• _Description of the task_:
Filter the material below, keeping only the lines that contain the string "kern". Treat the match as case-sensitive.

(Data taken from a collection)
++++++++++++++++++++

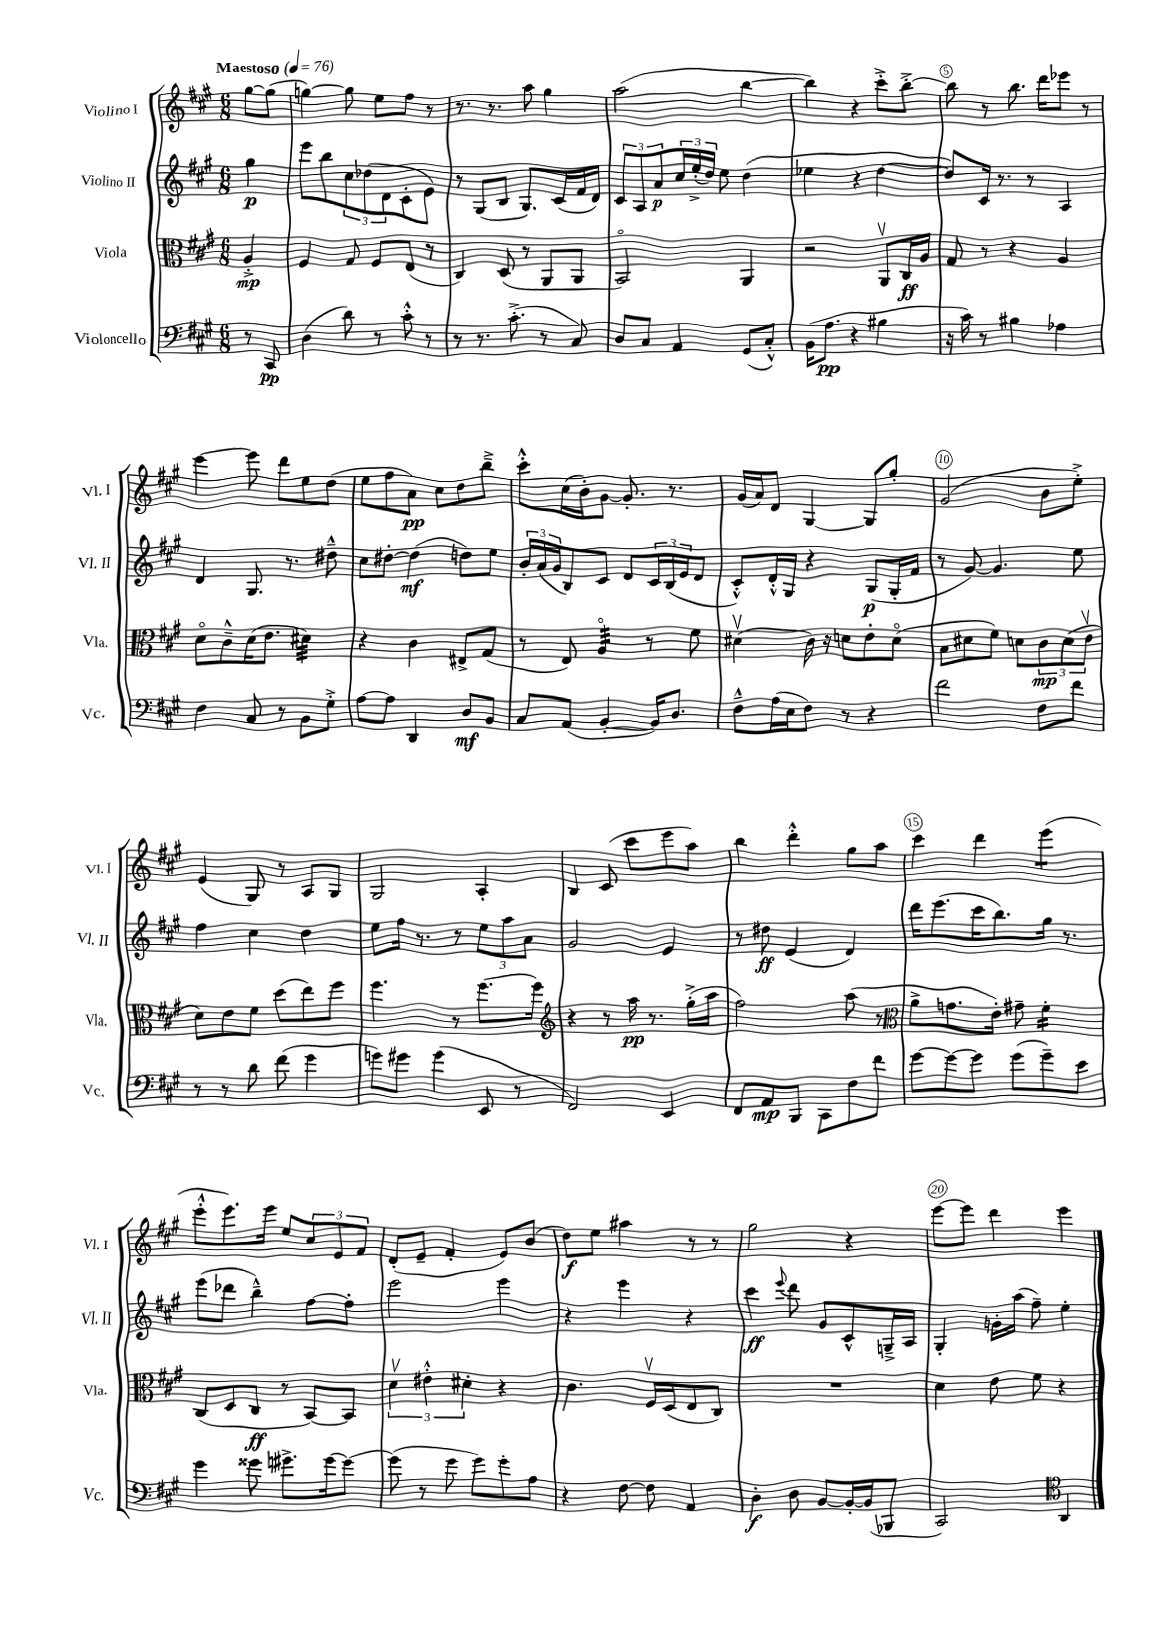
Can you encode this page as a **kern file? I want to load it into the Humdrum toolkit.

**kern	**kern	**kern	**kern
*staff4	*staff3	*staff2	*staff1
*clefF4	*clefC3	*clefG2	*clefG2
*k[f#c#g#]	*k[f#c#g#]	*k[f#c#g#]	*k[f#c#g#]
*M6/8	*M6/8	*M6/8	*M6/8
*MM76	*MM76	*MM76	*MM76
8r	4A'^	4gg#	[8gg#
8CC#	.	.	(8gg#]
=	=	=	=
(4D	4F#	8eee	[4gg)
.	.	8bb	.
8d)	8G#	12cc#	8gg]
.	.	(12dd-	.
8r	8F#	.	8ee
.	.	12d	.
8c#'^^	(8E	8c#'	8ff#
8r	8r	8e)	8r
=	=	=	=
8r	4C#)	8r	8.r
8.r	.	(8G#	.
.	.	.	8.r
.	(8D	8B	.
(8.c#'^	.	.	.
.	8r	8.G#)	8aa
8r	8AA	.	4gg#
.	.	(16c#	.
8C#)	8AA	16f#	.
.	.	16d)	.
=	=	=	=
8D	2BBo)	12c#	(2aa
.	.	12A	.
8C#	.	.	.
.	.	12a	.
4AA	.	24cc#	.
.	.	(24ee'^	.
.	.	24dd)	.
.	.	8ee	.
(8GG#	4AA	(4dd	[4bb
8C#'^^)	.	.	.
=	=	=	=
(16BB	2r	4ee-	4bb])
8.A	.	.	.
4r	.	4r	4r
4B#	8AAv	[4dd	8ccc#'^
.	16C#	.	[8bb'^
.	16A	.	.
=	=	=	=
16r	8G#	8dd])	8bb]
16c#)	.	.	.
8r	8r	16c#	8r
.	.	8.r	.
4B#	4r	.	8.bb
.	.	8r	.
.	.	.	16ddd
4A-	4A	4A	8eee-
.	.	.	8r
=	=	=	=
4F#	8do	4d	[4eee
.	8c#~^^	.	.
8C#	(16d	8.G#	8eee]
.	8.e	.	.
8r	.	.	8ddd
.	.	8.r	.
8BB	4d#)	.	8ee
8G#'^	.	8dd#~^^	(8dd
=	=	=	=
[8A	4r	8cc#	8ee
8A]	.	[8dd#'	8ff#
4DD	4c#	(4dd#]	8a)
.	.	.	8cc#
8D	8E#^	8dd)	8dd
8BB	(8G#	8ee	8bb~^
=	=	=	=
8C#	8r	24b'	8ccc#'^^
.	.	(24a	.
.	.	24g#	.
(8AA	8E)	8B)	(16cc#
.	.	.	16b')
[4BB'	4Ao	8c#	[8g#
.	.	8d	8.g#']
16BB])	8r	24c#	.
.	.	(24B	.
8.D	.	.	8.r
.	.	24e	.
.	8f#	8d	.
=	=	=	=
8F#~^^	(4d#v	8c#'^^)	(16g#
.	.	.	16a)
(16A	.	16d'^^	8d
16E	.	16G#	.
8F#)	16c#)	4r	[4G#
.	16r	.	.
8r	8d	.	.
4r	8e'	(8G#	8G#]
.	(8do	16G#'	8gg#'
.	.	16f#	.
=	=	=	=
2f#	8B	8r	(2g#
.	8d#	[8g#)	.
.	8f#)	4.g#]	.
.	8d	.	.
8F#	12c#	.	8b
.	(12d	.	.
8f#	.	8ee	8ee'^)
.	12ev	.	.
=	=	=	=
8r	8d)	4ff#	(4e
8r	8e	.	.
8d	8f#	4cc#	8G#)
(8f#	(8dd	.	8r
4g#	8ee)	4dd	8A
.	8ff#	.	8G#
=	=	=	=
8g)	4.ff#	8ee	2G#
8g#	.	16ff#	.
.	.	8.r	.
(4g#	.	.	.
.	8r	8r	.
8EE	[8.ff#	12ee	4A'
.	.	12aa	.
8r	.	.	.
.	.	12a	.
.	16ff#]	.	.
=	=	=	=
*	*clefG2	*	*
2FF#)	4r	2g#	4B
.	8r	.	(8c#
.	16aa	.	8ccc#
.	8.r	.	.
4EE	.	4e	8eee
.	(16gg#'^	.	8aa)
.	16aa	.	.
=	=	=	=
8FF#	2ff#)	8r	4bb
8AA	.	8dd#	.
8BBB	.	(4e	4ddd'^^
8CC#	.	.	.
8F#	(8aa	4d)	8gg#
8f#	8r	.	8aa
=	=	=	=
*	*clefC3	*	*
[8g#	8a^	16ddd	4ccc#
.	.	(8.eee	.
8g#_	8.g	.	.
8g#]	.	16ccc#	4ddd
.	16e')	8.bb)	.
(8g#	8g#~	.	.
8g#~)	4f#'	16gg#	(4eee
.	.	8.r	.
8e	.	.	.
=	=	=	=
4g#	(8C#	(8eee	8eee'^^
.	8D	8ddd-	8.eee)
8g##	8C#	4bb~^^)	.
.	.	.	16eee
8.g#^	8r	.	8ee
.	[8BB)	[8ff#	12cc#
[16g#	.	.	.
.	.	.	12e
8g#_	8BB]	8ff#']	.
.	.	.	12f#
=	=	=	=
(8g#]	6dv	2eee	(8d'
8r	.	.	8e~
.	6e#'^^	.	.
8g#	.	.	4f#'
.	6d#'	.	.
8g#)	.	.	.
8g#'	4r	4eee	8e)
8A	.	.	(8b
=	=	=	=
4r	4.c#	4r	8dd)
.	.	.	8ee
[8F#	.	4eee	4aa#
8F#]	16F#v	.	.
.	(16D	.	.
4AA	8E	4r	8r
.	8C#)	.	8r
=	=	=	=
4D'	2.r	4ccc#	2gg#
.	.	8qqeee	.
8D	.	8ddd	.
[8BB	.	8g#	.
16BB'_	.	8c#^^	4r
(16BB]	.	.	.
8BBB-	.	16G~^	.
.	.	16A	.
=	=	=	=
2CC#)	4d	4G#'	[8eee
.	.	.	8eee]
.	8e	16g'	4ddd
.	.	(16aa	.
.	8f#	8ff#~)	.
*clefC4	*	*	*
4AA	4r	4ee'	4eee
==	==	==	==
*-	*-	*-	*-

++++++++++++++++++++

• _Solution for this exercise_:
Can you encode this page as a **kern file? I want to load it into the Humdrum toolkit.
**kern	**kern	**kern	**kern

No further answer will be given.